Exactly as they appear below, repeat the lines from the one with "LUX3 pin SCL: D1 -> A0" through the one with "STEPPER2 pin IN2: D13 -> D32", and no others.

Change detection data
***
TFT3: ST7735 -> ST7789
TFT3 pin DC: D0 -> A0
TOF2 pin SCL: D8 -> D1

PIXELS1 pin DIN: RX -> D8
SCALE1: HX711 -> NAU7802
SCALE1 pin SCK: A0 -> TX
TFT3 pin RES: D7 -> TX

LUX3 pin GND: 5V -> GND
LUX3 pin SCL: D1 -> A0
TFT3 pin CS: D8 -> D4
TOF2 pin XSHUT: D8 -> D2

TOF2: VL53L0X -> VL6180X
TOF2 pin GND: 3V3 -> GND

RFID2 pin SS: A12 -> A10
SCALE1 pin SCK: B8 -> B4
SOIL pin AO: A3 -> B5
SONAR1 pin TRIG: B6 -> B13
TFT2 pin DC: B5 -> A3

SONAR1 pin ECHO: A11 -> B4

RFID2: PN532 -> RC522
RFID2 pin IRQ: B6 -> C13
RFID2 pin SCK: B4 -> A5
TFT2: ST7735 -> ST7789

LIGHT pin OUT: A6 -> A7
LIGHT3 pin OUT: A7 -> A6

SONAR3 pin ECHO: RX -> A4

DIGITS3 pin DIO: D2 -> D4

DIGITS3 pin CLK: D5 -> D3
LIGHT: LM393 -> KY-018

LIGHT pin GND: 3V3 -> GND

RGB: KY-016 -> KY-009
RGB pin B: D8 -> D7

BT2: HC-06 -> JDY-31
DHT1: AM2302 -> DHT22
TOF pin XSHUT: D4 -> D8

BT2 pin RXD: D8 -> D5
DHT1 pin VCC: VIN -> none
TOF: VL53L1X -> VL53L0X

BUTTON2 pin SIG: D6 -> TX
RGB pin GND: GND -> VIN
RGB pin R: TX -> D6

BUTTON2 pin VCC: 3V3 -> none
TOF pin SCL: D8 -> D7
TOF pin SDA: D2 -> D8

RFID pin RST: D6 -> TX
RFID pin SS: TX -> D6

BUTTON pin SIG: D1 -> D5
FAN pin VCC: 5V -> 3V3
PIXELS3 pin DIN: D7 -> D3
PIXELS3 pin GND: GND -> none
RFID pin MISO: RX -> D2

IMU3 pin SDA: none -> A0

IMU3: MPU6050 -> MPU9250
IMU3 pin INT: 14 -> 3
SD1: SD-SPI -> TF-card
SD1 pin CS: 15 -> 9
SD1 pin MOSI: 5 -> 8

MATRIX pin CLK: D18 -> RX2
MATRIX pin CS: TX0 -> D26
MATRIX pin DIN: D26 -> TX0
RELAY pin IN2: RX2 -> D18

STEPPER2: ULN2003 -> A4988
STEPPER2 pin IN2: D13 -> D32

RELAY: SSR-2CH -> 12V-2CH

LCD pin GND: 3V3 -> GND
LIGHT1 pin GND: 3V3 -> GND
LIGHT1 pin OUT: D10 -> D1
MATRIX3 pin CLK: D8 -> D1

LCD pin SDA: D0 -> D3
***
▶ **Solution for this task**:
LUX3 pin SCL: D1 -> A0
TFT3 pin CS: D8 -> D4
TOF2 pin XSHUT: D8 -> D2

TOF2: VL53L0X -> VL6180X
TOF2 pin GND: 3V3 -> GND

RFID2 pin SS: A12 -> A10
SCALE1 pin SCK: B8 -> B4
SOIL pin AO: A3 -> B5
SONAR1 pin TRIG: B6 -> B13
TFT2 pin DC: B5 -> A3

SONAR1 pin ECHO: A11 -> B4

RFID2: PN532 -> RC522
RFID2 pin IRQ: B6 -> C13
RFID2 pin SCK: B4 -> A5
TFT2: ST7735 -> ST7789

LIGHT pin OUT: A6 -> A7
LIGHT3 pin OUT: A7 -> A6

SONAR3 pin ECHO: RX -> A4

DIGITS3 pin DIO: D2 -> D4

DIGITS3 pin CLK: D5 -> D3
LIGHT: LM393 -> KY-018

LIGHT pin GND: 3V3 -> GND

RGB: KY-016 -> KY-009
RGB pin B: D8 -> D7

BT2: HC-06 -> JDY-31
DHT1: AM2302 -> DHT22
TOF pin XSHUT: D4 -> D8

BT2 pin RXD: D8 -> D5
DHT1 pin VCC: VIN -> none
TOF: VL53L1X -> VL53L0X

BUTTON2 pin SIG: D6 -> TX
RGB pin GND: GND -> VIN
RGB pin R: TX -> D6

BUTTON2 pin VCC: 3V3 -> none
TOF pin SCL: D8 -> D7
TOF pin SDA: D2 -> D8

RFID pin RST: D6 -> TX
RFID pin SS: TX -> D6

BUTTON pin SIG: D1 -> D5
FAN pin VCC: 5V -> 3V3
PIXELS3 pin DIN: D7 -> D3
PIXELS3 pin GND: GND -> none
RFID pin MISO: RX -> D2

IMU3 pin SDA: none -> A0

IMU3: MPU6050 -> MPU9250
IMU3 pin INT: 14 -> 3
SD1: SD-SPI -> TF-card
SD1 pin CS: 15 -> 9
SD1 pin MOSI: 5 -> 8

MATRIX pin CLK: D18 -> RX2
MATRIX pin CS: TX0 -> D26
MATRIX pin DIN: D26 -> TX0
RELAY pin IN2: RX2 -> D18

STEPPER2: ULN2003 -> A4988
STEPPER2 pin IN2: D13 -> D32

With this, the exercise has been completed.